Each line starting at the one that contains "camera: 75 degrees right, 10 degrees up" and ending at the one that contains "(764, 199) = (557, 421): yellow" must be returned exactly, and the rest of the listing is left out.

■ Data
********************

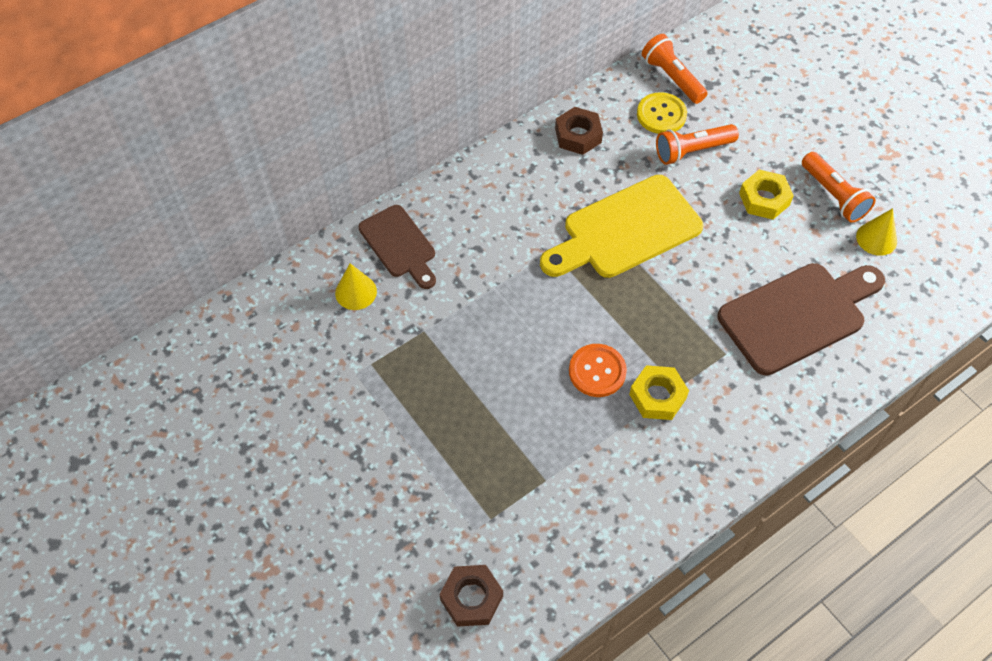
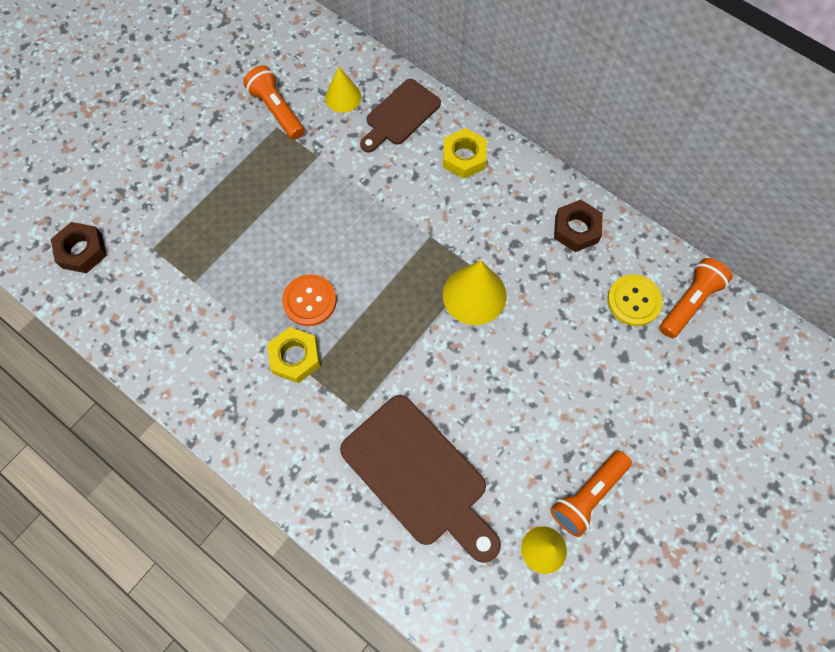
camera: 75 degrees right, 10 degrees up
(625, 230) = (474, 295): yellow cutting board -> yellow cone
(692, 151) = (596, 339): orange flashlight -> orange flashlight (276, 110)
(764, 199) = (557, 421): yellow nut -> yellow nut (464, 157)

********************

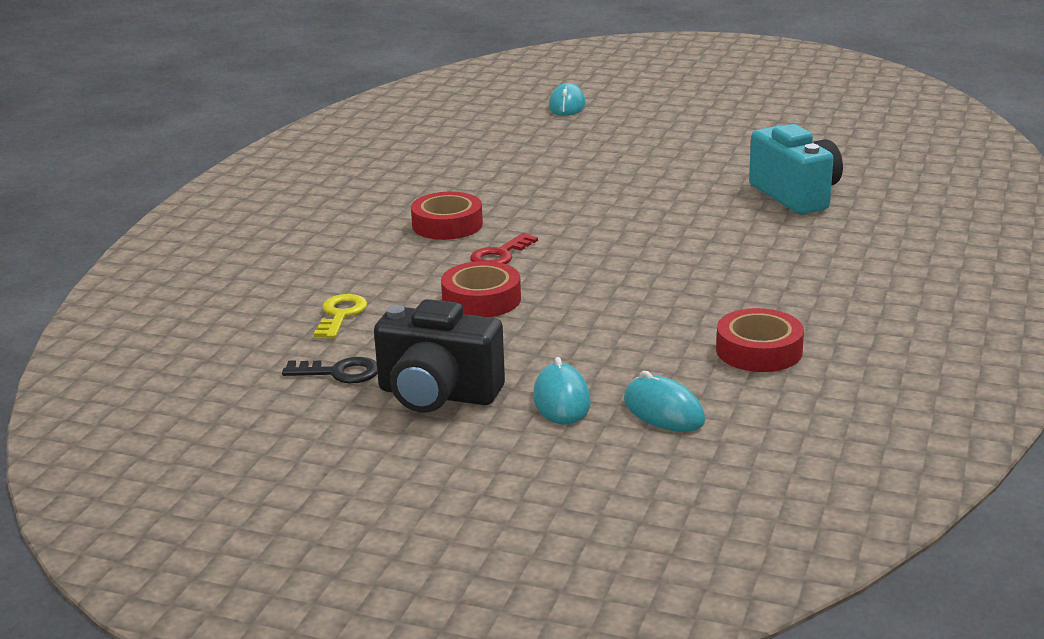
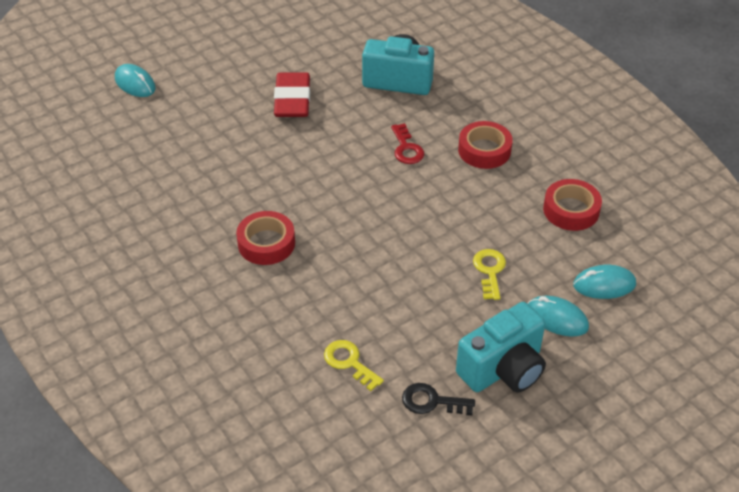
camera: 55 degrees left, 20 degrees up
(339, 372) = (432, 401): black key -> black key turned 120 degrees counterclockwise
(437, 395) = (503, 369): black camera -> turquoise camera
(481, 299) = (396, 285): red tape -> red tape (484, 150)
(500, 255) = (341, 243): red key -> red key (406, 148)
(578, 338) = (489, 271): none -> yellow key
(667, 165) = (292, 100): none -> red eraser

********************

■ Exercise solution
camera: 75 degrees right, 10 degrees up
(625, 230) = (474, 295): yellow cutting board -> yellow cone
(692, 151) = (596, 339): orange flashlight -> orange flashlight (276, 110)
(764, 199) = (557, 421): yellow nut -> yellow nut (464, 157)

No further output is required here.